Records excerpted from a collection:
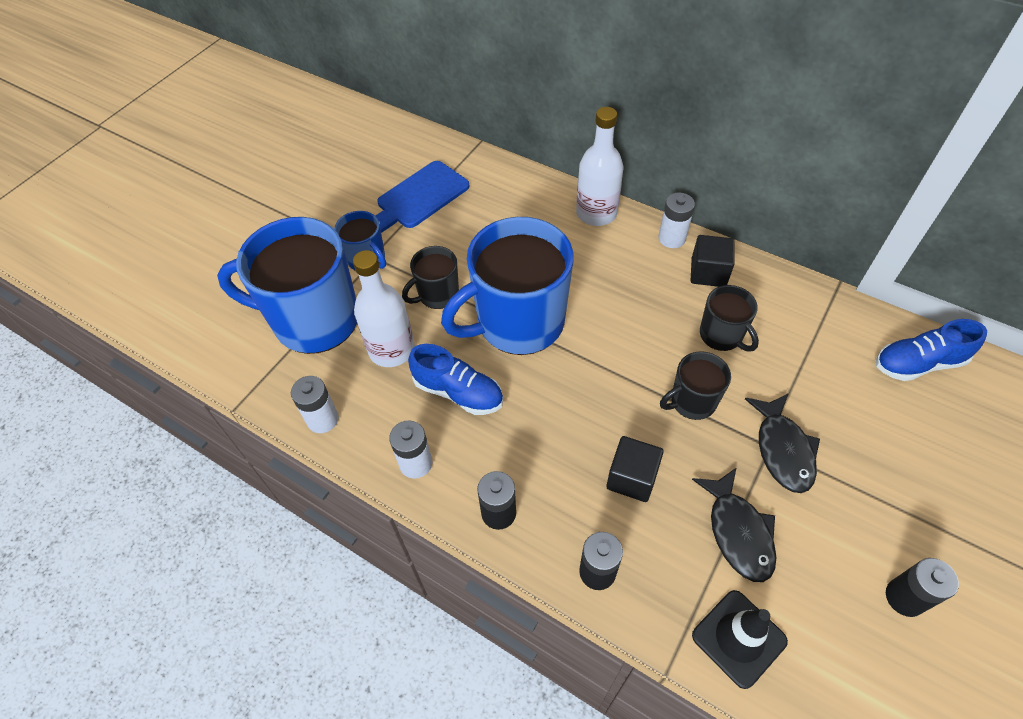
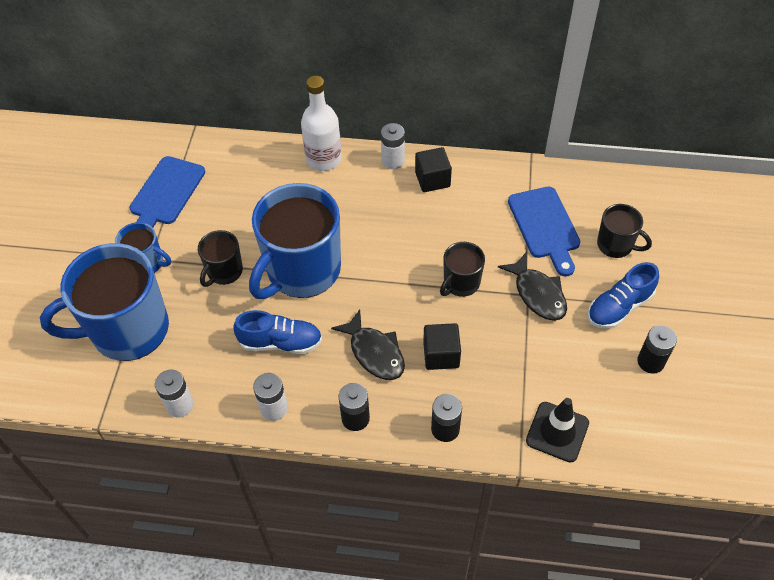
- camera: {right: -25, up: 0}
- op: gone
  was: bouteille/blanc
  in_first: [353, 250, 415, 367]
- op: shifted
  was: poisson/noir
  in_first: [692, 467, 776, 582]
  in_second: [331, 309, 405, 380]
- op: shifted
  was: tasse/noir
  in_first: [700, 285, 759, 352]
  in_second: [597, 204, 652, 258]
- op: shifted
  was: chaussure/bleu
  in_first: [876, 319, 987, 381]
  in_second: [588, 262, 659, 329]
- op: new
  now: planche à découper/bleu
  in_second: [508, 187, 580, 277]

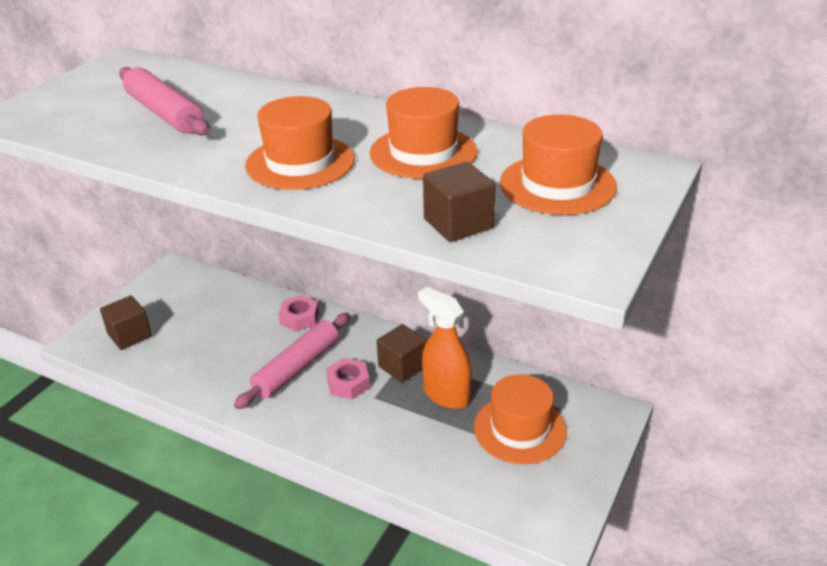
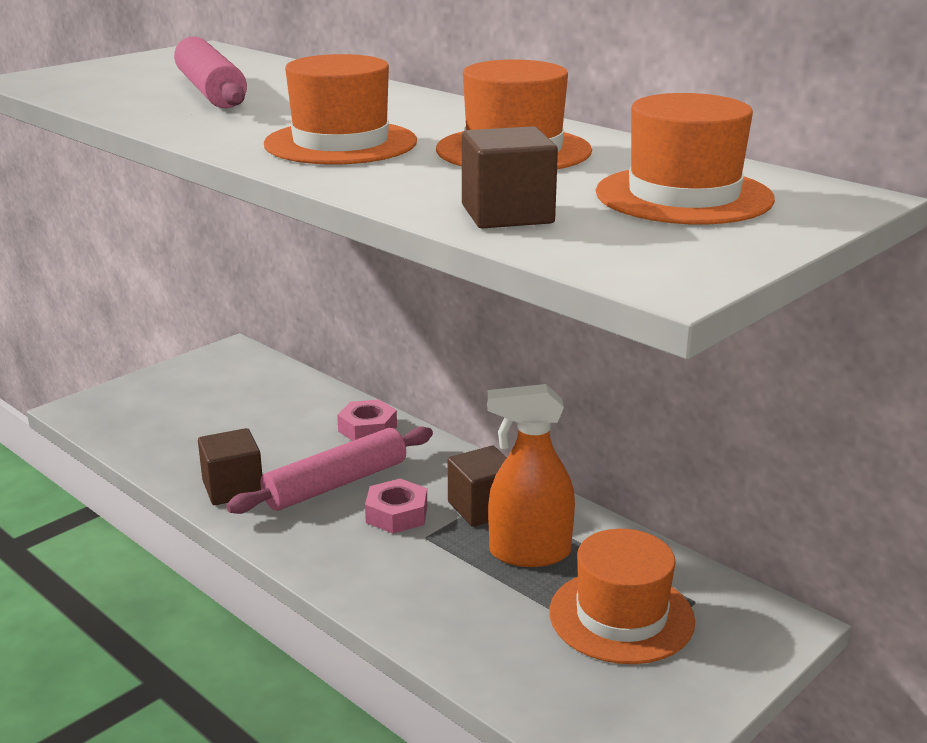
- camera: {right: 15, up: -10}
- op: shifted
  was: cube/marron
  in_first: [100, 296, 152, 350]
  in_second: [198, 428, 262, 505]
- op: rotated
  was: vaporisateur/orange
  in_first: [418, 287, 472, 409]
  in_second: [487, 384, 575, 567]
  clockwise: -60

What to produce
Scan the preceding records line by line, and state how many lines contain "camera". Nothing else belongs in the answer.

Exercise response
2